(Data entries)
* * *
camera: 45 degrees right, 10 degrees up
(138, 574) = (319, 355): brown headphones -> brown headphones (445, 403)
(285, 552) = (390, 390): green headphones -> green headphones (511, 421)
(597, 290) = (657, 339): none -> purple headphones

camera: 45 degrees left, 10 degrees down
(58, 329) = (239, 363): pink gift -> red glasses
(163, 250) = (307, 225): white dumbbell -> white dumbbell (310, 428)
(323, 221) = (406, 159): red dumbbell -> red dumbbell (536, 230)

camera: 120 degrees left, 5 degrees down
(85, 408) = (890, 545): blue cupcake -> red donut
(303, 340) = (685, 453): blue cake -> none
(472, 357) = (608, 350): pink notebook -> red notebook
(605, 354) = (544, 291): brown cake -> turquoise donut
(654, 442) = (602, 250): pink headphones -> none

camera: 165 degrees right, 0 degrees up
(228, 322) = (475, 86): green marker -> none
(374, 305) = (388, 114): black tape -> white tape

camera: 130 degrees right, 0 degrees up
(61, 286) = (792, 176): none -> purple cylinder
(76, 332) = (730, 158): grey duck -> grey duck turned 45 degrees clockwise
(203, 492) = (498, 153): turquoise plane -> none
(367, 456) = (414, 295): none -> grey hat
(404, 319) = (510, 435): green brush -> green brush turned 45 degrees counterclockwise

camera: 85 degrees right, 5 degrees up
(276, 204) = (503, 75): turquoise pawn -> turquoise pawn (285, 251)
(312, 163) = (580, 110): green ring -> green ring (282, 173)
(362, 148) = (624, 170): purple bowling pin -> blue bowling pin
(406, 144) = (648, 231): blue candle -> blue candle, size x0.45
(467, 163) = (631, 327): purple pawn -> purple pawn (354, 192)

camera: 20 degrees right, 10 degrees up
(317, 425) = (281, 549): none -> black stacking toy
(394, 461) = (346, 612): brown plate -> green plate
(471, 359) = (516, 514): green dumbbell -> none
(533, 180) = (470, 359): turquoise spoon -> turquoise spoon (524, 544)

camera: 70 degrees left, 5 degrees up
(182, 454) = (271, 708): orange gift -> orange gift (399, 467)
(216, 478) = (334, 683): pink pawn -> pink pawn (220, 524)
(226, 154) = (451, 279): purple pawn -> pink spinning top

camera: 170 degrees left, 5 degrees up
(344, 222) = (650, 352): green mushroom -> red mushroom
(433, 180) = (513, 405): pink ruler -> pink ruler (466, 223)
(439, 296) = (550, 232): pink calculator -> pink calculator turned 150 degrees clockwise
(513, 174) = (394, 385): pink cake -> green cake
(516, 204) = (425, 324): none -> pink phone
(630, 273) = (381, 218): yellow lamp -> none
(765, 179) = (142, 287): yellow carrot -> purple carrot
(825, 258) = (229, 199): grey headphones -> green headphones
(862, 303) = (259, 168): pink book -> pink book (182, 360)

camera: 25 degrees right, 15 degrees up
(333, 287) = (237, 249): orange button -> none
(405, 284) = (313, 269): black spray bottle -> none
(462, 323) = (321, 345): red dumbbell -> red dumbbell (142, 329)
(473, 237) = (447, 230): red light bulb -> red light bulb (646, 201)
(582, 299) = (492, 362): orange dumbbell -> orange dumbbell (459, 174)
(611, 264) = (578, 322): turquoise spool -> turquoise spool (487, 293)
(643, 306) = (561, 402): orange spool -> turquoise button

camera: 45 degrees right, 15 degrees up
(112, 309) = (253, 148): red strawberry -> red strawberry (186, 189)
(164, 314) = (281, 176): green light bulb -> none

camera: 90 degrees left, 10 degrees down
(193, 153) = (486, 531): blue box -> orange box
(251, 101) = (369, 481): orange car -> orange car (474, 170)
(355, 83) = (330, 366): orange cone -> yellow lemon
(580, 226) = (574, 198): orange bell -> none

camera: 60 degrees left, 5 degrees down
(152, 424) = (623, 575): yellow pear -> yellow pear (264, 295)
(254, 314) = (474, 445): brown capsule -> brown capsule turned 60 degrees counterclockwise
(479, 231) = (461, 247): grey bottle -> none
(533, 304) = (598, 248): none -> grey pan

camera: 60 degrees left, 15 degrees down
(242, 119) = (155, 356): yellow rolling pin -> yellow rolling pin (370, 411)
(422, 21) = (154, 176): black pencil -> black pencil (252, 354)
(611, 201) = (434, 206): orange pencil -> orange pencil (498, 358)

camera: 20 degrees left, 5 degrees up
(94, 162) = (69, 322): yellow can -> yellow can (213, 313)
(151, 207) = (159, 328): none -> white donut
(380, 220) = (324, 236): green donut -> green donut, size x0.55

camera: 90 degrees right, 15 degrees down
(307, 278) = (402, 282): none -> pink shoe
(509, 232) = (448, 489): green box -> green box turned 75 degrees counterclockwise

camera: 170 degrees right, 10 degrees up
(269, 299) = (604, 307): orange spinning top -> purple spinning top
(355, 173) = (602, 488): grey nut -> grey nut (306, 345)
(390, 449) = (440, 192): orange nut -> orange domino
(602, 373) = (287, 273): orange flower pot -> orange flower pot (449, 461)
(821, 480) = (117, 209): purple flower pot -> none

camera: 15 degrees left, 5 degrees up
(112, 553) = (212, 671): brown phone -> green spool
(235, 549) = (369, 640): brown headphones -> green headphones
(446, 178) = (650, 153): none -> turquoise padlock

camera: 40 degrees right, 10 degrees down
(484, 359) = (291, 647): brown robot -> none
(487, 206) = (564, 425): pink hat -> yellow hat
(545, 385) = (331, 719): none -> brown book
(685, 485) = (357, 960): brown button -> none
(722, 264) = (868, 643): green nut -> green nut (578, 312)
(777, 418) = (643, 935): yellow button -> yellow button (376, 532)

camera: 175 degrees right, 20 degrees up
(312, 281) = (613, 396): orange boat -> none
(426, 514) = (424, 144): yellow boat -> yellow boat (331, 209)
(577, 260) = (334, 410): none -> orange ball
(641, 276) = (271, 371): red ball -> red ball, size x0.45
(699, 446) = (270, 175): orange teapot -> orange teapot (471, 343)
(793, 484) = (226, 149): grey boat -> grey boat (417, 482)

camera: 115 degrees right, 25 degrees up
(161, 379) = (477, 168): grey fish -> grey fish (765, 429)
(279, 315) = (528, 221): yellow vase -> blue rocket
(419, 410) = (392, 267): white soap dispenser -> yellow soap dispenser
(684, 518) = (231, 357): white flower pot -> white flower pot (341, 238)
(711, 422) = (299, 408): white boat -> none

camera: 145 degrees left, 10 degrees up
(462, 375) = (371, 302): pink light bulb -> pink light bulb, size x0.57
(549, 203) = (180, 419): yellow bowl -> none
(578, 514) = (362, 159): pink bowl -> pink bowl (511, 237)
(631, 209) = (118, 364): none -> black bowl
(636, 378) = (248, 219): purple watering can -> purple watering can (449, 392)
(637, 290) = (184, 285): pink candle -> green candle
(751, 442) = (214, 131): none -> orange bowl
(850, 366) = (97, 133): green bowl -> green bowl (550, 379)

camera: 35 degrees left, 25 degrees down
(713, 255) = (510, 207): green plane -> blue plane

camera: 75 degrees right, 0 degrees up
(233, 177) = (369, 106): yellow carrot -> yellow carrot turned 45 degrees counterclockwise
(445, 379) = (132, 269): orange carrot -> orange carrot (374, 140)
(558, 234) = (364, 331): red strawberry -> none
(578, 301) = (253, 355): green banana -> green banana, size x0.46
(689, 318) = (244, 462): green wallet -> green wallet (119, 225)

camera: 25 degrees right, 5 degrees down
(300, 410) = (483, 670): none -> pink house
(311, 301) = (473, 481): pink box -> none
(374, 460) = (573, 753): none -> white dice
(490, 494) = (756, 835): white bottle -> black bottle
* * *
An unaltered transcription of all the data above is needed.

camera: 45 degrees right, 10 degrees up
(138, 574) = (319, 355): brown headphones -> brown headphones (445, 403)
(285, 552) = (390, 390): green headphones -> green headphones (511, 421)
(597, 290) = (657, 339): none -> purple headphones

camera: 45 degrees left, 10 degrees down
(58, 329) = (239, 363): pink gift -> red glasses
(163, 250) = (307, 225): white dumbbell -> white dumbbell (310, 428)
(323, 221) = (406, 159): red dumbbell -> red dumbbell (536, 230)

camera: 120 degrees left, 5 degrees down
(85, 408) = (890, 545): blue cupcake -> red donut
(303, 340) = (685, 453): blue cake -> none
(472, 357) = (608, 350): pink notebook -> red notebook
(605, 354) = (544, 291): brown cake -> turquoise donut
(654, 442) = (602, 250): pink headphones -> none

camera: 165 degrees right, 0 degrees up
(228, 322) = (475, 86): green marker -> none
(374, 305) = (388, 114): black tape -> white tape

camera: 130 degrees right, 0 degrees up
(61, 286) = (792, 176): none -> purple cylinder
(76, 332) = (730, 158): grey duck -> grey duck turned 45 degrees clockwise
(203, 492) = (498, 153): turquoise plane -> none
(367, 456) = (414, 295): none -> grey hat
(404, 319) = (510, 435): green brush -> green brush turned 45 degrees counterclockwise

camera: 85 degrees right, 5 degrees up
(276, 204) = (503, 75): turquoise pawn -> turquoise pawn (285, 251)
(312, 163) = (580, 110): green ring -> green ring (282, 173)
(362, 148) = (624, 170): purple bowling pin -> blue bowling pin
(406, 144) = (648, 231): blue candle -> blue candle, size x0.45
(467, 163) = (631, 327): purple pawn -> purple pawn (354, 192)

camera: 20 degrees right, 10 degrees up
(317, 425) = (281, 549): none -> black stacking toy
(394, 461) = (346, 612): brown plate -> green plate
(471, 359) = (516, 514): green dumbbell -> none
(533, 180) = (470, 359): turquoise spoon -> turquoise spoon (524, 544)

camera: 70 degrees left, 5 degrees up
(182, 454) = (271, 708): orange gift -> orange gift (399, 467)
(216, 478) = (334, 683): pink pawn -> pink pawn (220, 524)
(226, 154) = (451, 279): purple pawn -> pink spinning top

camera: 170 degrees left, 5 degrees up
(344, 222) = (650, 352): green mushroom -> red mushroom
(433, 180) = (513, 405): pink ruler -> pink ruler (466, 223)
(439, 296) = (550, 232): pink calculator -> pink calculator turned 150 degrees clockwise
(513, 174) = (394, 385): pink cake -> green cake
(516, 204) = (425, 324): none -> pink phone
(630, 273) = (381, 218): yellow lamp -> none
(765, 179) = (142, 287): yellow carrot -> purple carrot
(825, 258) = (229, 199): grey headphones -> green headphones
(862, 303) = (259, 168): pink book -> pink book (182, 360)

camera: 25 degrees right, 15 degrees up
(333, 287) = (237, 249): orange button -> none
(405, 284) = (313, 269): black spray bottle -> none
(462, 323) = (321, 345): red dumbbell -> red dumbbell (142, 329)
(473, 237) = (447, 230): red light bulb -> red light bulb (646, 201)
(582, 299) = (492, 362): orange dumbbell -> orange dumbbell (459, 174)
(611, 264) = (578, 322): turquoise spool -> turquoise spool (487, 293)
(643, 306) = (561, 402): orange spool -> turquoise button

camera: 45 degrees right, 15 degrees up
(112, 309) = (253, 148): red strawberry -> red strawberry (186, 189)
(164, 314) = (281, 176): green light bulb -> none

camera: 90 degrees left, 10 degrees down
(193, 153) = (486, 531): blue box -> orange box
(251, 101) = (369, 481): orange car -> orange car (474, 170)
(355, 83) = (330, 366): orange cone -> yellow lemon
(580, 226) = (574, 198): orange bell -> none

camera: 60 degrees left, 5 degrees down
(152, 424) = (623, 575): yellow pear -> yellow pear (264, 295)
(254, 314) = (474, 445): brown capsule -> brown capsule turned 60 degrees counterclockwise
(479, 231) = (461, 247): grey bottle -> none
(533, 304) = (598, 248): none -> grey pan

camera: 60 degrees left, 15 degrees down
(242, 119) = (155, 356): yellow rolling pin -> yellow rolling pin (370, 411)
(422, 21) = (154, 176): black pencil -> black pencil (252, 354)
(611, 201) = (434, 206): orange pencil -> orange pencil (498, 358)

camera: 20 degrees left, 5 degrees up
(94, 162) = (69, 322): yellow can -> yellow can (213, 313)
(151, 207) = (159, 328): none -> white donut
(380, 220) = (324, 236): green donut -> green donut, size x0.55

camera: 90 degrees right, 15 degrees down
(307, 278) = (402, 282): none -> pink shoe
(509, 232) = (448, 489): green box -> green box turned 75 degrees counterclockwise

camera: 170 degrees right, 10 degrees up
(269, 299) = (604, 307): orange spinning top -> purple spinning top
(355, 173) = (602, 488): grey nut -> grey nut (306, 345)
(390, 449) = (440, 192): orange nut -> orange domino
(602, 373) = (287, 273): orange flower pot -> orange flower pot (449, 461)
(821, 480) = (117, 209): purple flower pot -> none

camera: 15 degrees left, 5 degrees up
(112, 553) = (212, 671): brown phone -> green spool
(235, 549) = (369, 640): brown headphones -> green headphones
(446, 178) = (650, 153): none -> turquoise padlock

camera: 40 degrees right, 10 degrees down
(484, 359) = (291, 647): brown robot -> none
(487, 206) = (564, 425): pink hat -> yellow hat
(545, 385) = (331, 719): none -> brown book
(685, 485) = (357, 960): brown button -> none
(722, 264) = (868, 643): green nut -> green nut (578, 312)
(777, 418) = (643, 935): yellow button -> yellow button (376, 532)

camera: 175 degrees right, 20 degrees up
(312, 281) = (613, 396): orange boat -> none
(426, 514) = (424, 144): yellow boat -> yellow boat (331, 209)
(577, 260) = (334, 410): none -> orange ball
(641, 276) = (271, 371): red ball -> red ball, size x0.45
(699, 446) = (270, 175): orange teapot -> orange teapot (471, 343)
(793, 484) = (226, 149): grey boat -> grey boat (417, 482)

camera: 115 degrees right, 25 degrees up
(161, 379) = (477, 168): grey fish -> grey fish (765, 429)
(279, 315) = (528, 221): yellow vase -> blue rocket
(419, 410) = (392, 267): white soap dispenser -> yellow soap dispenser
(684, 518) = (231, 357): white flower pot -> white flower pot (341, 238)
(711, 422) = (299, 408): white boat -> none

camera: 145 degrees left, 10 degrees up
(462, 375) = (371, 302): pink light bulb -> pink light bulb, size x0.57
(549, 203) = (180, 419): yellow bowl -> none
(578, 514) = (362, 159): pink bowl -> pink bowl (511, 237)
(631, 209) = (118, 364): none -> black bowl
(636, 378) = (248, 219): purple watering can -> purple watering can (449, 392)
(637, 290) = (184, 285): pink candle -> green candle
(751, 442) = (214, 131): none -> orange bowl
(850, 366) = (97, 133): green bowl -> green bowl (550, 379)

camera: 35 degrees left, 25 degrees down
(713, 255) = (510, 207): green plane -> blue plane

camera: 75 degrees right, 0 degrees up
(233, 177) = (369, 106): yellow carrot -> yellow carrot turned 45 degrees counterclockwise
(445, 379) = (132, 269): orange carrot -> orange carrot (374, 140)
(558, 234) = (364, 331): red strawberry -> none
(578, 301) = (253, 355): green banana -> green banana, size x0.46
(689, 318) = (244, 462): green wallet -> green wallet (119, 225)

camera: 25 degrees right, 5 degrees down
(300, 410) = (483, 670): none -> pink house
(311, 301) = (473, 481): pink box -> none
(374, 460) = (573, 753): none -> white dice
(490, 494) = (756, 835): white bottle -> black bottle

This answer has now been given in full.